→ REQUEST
Draw out every line with the word "orange" from the listing below.
EXCERPTED RECORDS: Begin
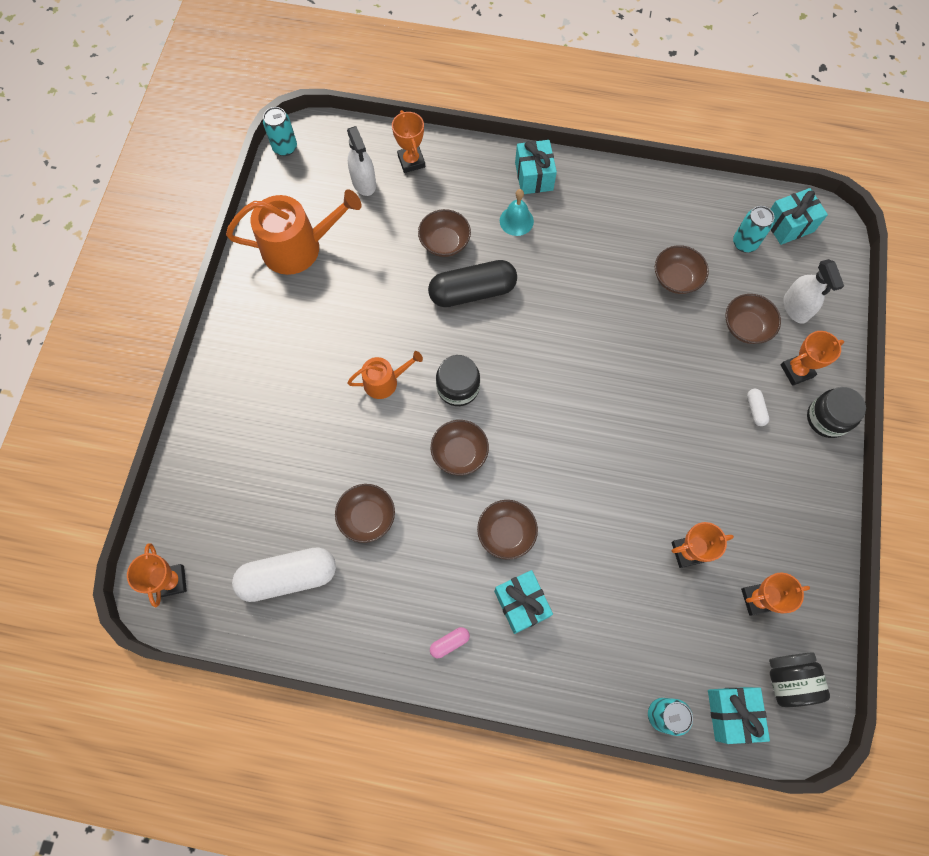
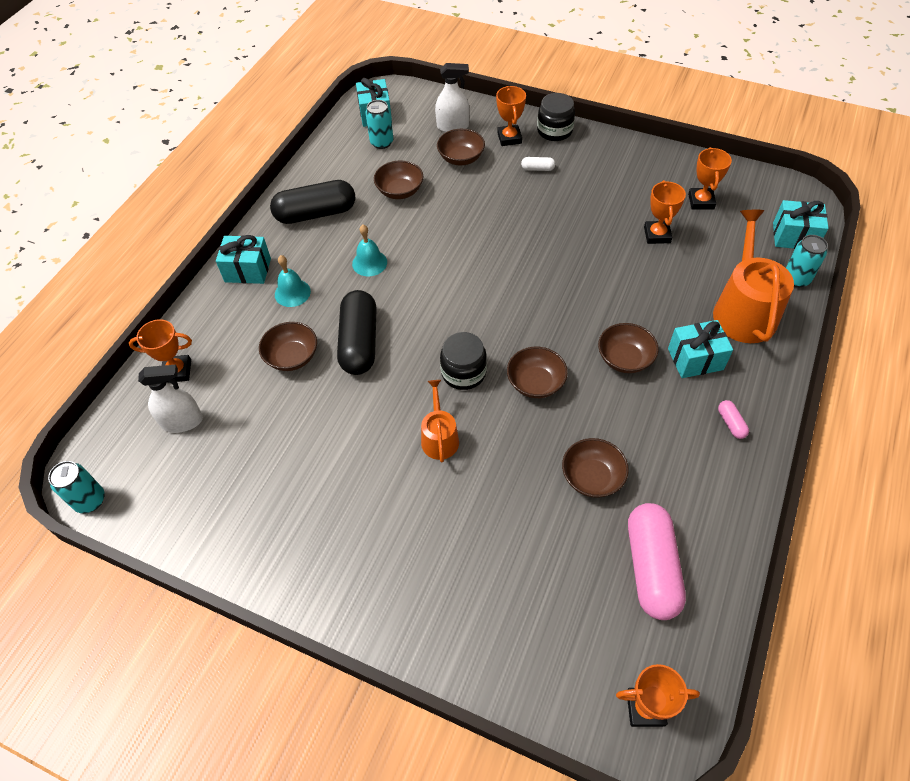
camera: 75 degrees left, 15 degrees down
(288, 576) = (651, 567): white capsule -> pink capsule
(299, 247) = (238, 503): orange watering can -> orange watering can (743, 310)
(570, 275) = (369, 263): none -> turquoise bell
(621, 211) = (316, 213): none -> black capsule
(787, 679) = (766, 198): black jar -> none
EXCERPTED RECORDS: End
EXCERPTED RECORDS: Begin
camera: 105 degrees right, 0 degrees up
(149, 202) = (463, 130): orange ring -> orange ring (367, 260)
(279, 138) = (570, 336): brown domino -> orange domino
EXCERPTED RECORDS: End
→ RESPONSE
(299, 247) = (238, 503): orange watering can -> orange watering can (743, 310)
(149, 202) = (463, 130): orange ring -> orange ring (367, 260)
(279, 138) = (570, 336): brown domino -> orange domino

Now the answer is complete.